### Data:
--- --- ---
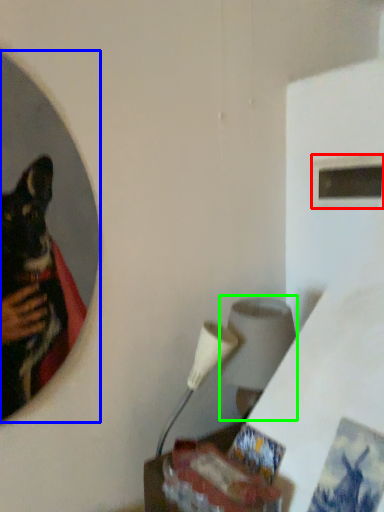
Question: Which object is the closest to the window (highlighted by a red box)? Choose among these: mirror (highlighted by a blue box) or lamp (highlighted by a green box).

Choices:
 (A) mirror
 (B) lamp

Answer: (B)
--- --- ---
Copy out every line of the records above verbatim, leaving out the pictures.

### Answer section:
Question: Which object is the closest to the window (highlighted by a red box)? Choose among these: mirror (highlighted by a blue box) or lamp (highlighted by a green box).

Choices:
 (A) mirror
 (B) lamp

Answer: (B)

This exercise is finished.